### Task instructions
Using the records below, quote only the span that opens with the line containing "The GreenCar moved" and closes with the line containing "The WhitePyramid moved", exactly and inclusively.

### Task inputs
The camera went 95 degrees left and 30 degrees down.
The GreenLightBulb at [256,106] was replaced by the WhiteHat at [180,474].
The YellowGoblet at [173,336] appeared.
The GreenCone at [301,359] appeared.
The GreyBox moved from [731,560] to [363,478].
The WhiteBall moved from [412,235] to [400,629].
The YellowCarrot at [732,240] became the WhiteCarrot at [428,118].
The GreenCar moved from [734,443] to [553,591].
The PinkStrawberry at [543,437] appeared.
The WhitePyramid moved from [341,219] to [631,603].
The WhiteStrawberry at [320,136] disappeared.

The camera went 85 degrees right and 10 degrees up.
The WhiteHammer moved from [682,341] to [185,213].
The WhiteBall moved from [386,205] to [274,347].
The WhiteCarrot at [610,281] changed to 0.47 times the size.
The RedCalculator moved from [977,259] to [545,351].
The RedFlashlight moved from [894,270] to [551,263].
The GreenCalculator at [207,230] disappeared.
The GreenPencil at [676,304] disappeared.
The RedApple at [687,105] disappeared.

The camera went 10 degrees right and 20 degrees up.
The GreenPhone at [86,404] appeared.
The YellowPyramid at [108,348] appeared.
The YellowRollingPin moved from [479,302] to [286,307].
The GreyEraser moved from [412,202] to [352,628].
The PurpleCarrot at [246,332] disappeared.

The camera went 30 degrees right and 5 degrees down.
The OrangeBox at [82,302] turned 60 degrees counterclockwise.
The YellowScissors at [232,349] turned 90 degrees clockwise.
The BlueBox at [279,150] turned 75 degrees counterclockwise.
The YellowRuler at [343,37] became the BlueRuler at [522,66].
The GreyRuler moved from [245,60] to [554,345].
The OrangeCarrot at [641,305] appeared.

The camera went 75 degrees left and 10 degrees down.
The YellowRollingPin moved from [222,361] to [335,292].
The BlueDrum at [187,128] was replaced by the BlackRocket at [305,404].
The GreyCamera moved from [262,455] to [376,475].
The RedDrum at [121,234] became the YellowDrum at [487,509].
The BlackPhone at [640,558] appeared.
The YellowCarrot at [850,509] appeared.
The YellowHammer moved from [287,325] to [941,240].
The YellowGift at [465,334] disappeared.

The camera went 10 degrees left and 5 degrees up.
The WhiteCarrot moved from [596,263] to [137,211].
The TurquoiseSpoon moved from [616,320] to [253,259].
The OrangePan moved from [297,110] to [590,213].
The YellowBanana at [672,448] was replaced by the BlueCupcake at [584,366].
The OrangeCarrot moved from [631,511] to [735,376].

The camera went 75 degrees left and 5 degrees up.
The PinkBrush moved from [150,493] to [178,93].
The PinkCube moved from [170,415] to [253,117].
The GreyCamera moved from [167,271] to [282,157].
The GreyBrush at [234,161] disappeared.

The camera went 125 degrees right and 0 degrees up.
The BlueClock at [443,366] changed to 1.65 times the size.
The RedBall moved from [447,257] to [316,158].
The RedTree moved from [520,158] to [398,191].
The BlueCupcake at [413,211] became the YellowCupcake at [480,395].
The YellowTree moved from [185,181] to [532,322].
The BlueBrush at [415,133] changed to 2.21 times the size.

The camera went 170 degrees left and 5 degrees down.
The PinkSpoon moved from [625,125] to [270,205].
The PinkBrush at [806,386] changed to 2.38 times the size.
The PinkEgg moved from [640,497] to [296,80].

### Answer for this exercise
The GreenCar moved from [734,443] to [553,591].
The PinkStrawberry at [543,437] appeared.
The WhitePyramid moved from [341,219] to [631,603].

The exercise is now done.